== Data supplied ==
• • • • • • •
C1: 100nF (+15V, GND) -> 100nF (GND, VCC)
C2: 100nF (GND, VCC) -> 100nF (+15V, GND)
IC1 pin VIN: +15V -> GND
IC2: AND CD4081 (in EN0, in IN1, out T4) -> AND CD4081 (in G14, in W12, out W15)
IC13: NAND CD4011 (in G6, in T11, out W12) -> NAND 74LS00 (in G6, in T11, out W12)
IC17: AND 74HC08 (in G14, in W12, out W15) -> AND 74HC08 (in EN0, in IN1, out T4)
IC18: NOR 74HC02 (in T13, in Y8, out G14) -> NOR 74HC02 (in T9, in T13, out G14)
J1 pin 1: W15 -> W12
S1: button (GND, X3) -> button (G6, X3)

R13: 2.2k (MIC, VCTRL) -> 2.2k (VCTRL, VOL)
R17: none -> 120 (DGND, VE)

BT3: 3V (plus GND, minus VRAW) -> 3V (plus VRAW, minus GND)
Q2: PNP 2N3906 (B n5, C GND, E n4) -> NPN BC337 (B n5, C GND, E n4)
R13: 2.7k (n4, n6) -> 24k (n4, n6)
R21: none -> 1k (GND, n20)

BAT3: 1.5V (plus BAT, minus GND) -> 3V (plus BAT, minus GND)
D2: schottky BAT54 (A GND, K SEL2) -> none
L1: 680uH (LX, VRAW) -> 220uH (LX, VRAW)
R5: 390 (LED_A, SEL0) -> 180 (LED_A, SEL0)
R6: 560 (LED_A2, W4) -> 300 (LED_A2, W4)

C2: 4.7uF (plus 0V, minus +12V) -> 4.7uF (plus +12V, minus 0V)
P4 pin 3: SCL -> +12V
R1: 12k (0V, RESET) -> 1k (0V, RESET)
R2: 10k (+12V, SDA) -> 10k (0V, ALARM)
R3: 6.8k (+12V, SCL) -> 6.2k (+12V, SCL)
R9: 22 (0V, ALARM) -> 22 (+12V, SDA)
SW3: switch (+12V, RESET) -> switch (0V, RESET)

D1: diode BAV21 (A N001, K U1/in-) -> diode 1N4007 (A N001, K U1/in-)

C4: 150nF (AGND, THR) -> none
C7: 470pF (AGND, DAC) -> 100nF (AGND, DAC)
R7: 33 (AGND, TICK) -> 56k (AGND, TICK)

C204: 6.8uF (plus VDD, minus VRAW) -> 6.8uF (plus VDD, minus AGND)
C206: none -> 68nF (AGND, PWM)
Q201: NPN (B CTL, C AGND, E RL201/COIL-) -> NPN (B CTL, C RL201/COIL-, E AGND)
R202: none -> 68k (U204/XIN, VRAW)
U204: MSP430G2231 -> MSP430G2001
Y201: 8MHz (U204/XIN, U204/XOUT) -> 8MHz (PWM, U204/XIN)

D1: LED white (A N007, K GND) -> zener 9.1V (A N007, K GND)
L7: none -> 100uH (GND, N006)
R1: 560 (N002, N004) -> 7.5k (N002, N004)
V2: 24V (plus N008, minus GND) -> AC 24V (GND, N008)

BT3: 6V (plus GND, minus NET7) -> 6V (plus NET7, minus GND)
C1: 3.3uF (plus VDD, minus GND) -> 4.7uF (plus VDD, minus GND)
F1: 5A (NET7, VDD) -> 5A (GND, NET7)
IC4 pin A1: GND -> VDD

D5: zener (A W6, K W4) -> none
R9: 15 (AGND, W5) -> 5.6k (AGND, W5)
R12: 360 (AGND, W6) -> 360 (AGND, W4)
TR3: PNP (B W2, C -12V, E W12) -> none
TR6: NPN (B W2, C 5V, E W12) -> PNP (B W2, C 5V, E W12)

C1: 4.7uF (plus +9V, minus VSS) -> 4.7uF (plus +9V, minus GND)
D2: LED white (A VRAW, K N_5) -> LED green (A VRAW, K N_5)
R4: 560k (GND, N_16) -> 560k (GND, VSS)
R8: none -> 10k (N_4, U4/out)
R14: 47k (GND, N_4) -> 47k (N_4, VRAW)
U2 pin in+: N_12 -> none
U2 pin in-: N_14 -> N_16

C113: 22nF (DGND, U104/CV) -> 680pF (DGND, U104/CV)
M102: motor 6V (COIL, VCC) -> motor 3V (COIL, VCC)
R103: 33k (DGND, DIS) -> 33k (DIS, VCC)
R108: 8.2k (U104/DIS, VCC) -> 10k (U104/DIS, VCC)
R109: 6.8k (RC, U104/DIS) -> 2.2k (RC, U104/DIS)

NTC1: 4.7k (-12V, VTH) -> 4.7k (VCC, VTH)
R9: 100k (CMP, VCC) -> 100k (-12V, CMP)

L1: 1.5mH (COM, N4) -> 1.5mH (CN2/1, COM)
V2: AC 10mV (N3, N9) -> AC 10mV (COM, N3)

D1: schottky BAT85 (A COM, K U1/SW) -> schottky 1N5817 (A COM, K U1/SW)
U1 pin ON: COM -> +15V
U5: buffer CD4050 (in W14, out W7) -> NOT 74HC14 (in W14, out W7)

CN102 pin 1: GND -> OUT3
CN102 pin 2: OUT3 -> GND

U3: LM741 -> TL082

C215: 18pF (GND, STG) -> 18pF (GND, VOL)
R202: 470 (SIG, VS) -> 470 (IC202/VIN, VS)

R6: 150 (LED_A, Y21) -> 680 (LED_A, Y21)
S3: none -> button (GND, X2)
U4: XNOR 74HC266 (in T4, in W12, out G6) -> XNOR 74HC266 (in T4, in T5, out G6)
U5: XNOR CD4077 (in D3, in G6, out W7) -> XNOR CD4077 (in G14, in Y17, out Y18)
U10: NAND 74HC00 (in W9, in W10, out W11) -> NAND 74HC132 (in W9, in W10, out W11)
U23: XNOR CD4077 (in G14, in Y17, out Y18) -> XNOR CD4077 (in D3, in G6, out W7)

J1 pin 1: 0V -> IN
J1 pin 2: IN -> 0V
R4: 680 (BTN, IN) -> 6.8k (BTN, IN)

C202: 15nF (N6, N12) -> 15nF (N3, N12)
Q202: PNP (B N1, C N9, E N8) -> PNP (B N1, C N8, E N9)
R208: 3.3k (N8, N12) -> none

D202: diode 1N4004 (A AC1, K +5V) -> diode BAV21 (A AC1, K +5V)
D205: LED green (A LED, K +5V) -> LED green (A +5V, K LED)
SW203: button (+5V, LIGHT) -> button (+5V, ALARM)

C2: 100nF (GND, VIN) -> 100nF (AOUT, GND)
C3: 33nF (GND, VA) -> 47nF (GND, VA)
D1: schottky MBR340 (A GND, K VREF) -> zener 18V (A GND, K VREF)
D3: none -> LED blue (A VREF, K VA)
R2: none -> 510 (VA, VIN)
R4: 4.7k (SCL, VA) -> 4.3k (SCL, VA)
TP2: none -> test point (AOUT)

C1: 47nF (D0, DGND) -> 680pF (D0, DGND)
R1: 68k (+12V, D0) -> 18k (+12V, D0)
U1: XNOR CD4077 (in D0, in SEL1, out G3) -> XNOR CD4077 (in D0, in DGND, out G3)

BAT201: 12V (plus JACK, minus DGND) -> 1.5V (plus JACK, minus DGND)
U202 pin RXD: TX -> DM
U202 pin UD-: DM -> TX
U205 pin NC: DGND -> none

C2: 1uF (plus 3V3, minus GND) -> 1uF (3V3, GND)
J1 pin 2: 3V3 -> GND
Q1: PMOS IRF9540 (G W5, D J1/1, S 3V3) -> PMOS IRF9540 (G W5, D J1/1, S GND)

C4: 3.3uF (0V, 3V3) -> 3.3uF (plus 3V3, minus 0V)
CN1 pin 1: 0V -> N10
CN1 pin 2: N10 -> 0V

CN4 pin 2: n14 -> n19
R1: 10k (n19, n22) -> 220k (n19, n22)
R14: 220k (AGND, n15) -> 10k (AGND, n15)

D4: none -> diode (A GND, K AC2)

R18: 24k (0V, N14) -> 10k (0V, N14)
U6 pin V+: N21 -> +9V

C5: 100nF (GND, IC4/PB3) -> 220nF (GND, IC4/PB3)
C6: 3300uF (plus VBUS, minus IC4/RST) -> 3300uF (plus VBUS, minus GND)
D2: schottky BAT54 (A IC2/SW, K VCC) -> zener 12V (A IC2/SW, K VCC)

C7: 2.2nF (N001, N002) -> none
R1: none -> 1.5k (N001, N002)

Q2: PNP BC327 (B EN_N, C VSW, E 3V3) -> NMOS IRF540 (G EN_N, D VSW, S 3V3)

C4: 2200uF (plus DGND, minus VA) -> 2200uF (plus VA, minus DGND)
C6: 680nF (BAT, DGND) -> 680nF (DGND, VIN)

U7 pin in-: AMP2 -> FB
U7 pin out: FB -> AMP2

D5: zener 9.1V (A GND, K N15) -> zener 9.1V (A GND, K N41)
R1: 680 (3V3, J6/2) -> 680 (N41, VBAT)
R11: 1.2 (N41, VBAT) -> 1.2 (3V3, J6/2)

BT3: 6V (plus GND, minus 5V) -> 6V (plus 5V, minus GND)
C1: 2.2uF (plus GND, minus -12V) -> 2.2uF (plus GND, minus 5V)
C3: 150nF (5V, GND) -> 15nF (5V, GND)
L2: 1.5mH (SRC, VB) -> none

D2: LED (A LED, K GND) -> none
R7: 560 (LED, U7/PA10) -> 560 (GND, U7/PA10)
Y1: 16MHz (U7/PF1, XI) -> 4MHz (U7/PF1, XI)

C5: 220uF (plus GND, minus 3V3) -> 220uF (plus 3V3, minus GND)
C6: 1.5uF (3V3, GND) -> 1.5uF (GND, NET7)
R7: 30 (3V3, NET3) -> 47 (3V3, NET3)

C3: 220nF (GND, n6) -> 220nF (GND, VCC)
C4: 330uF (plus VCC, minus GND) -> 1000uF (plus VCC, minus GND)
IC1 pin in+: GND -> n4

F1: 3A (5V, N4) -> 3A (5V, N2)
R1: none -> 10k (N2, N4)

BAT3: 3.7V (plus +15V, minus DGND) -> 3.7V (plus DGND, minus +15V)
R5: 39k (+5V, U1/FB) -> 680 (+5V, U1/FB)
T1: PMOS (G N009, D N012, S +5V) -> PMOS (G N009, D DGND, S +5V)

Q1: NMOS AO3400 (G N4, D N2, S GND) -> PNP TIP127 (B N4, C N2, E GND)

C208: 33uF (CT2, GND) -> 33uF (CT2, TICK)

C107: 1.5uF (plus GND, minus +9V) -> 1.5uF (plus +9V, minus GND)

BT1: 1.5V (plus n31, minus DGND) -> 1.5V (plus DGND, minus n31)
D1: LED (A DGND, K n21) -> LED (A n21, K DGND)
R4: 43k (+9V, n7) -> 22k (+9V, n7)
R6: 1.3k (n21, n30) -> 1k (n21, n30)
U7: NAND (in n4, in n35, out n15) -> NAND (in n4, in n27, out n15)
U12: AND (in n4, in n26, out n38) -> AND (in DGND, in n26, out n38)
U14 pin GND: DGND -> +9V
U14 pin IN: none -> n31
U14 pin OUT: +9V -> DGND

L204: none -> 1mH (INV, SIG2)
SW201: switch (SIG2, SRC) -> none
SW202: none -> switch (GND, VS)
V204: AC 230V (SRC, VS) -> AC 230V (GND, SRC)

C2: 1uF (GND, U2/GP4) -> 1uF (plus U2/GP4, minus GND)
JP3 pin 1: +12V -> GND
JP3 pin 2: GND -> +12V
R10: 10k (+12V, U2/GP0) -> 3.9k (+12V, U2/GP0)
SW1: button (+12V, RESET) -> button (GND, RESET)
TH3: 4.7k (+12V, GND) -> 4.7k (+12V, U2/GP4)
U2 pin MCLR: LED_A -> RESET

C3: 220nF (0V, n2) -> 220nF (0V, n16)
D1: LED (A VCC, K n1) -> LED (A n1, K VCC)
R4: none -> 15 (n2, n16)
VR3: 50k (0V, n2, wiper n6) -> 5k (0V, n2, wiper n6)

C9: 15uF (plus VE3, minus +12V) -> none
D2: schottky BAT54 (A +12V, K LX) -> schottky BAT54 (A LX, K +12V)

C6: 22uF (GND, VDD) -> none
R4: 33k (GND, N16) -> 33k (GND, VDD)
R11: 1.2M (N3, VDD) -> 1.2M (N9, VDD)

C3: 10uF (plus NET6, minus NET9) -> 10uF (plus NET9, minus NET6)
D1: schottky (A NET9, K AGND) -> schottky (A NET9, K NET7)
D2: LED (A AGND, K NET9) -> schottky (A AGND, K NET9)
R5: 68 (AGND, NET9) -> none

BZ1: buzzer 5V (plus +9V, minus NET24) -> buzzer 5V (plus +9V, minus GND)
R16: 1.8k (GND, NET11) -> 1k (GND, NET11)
• • • • • • •
== Work task ==
Where a line in the listing holds the string "VREF", include it in the count, then report the total alone.

== Result ==
2